Action item: All of the records below are to be printed exactly; the pictures are to be left out.

Supplied information:
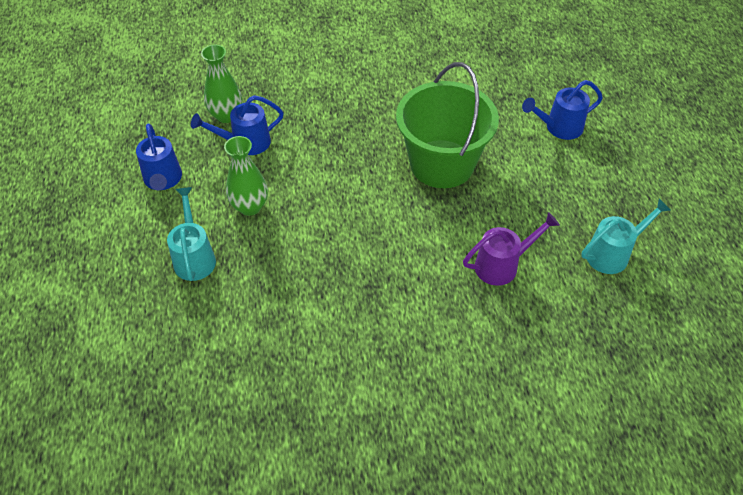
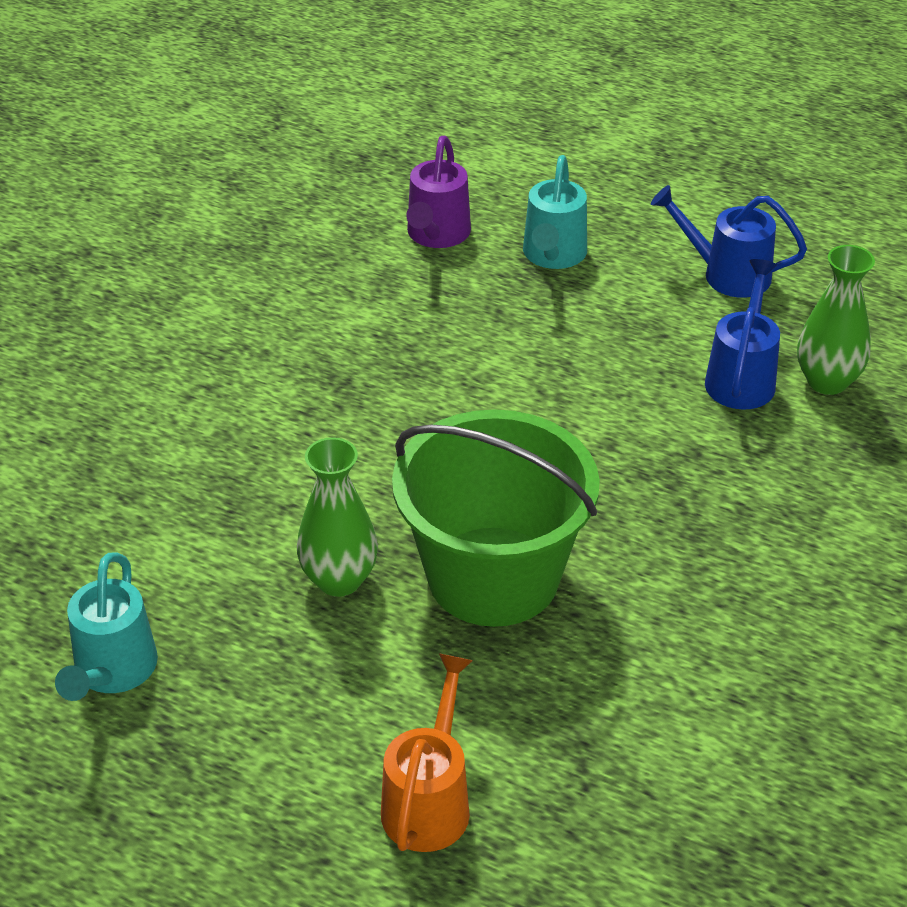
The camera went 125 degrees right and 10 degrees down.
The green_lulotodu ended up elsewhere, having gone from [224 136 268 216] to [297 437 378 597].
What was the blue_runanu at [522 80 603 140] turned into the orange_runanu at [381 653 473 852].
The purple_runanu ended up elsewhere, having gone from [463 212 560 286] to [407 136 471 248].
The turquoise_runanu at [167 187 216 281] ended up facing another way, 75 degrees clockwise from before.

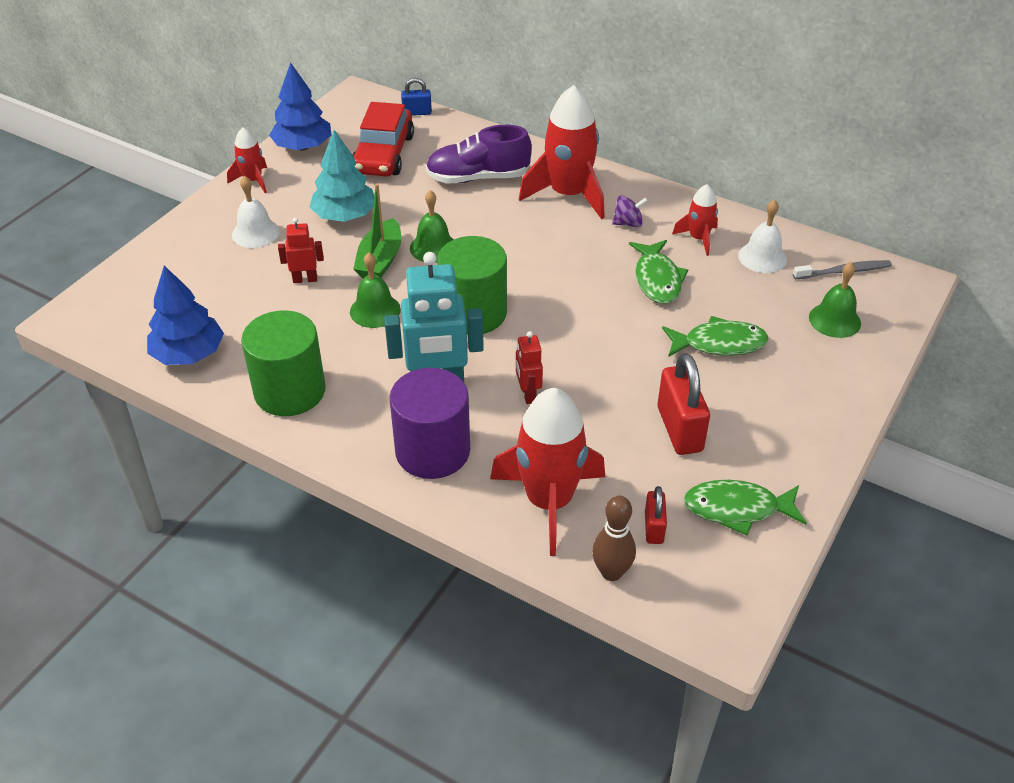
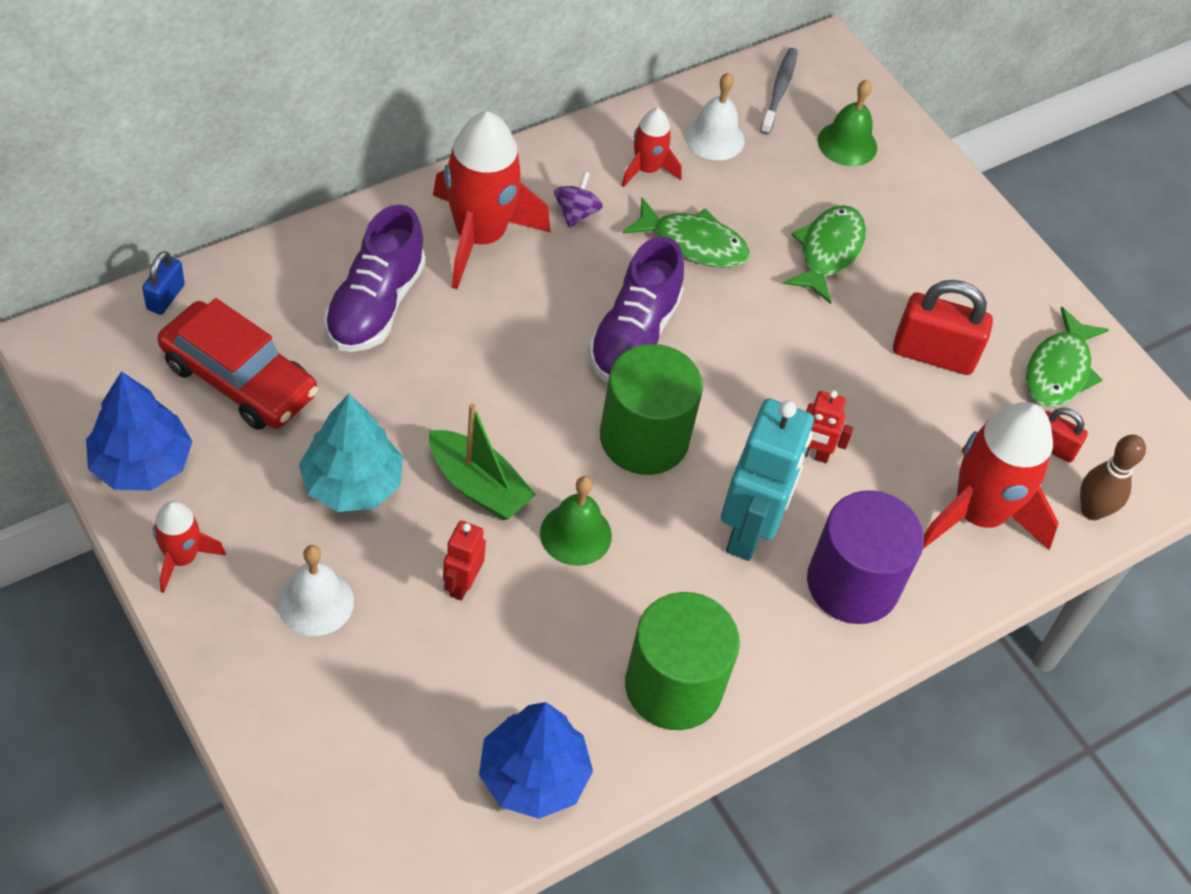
The camera went 70 degrees left and 10 degrees up.
The second view gained the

Result of this task:
The camera went 125 degrees right and 10 degrees down.
The green_lulotodu ended up elsewhere, having gone from [224 136 268 216] to [297 437 378 597].
What was the blue_runanu at [522 80 603 140] turned into the orange_runanu at [381 653 473 852].
The purple_runanu ended up elsewhere, having gone from [463 212 560 286] to [407 136 471 248].
The turquoise_runanu at [167 187 216 281] ended up facing another way, 75 degrees clockwise from before.

The camera went 70 degrees left and 10 degrees up.
The second view gained the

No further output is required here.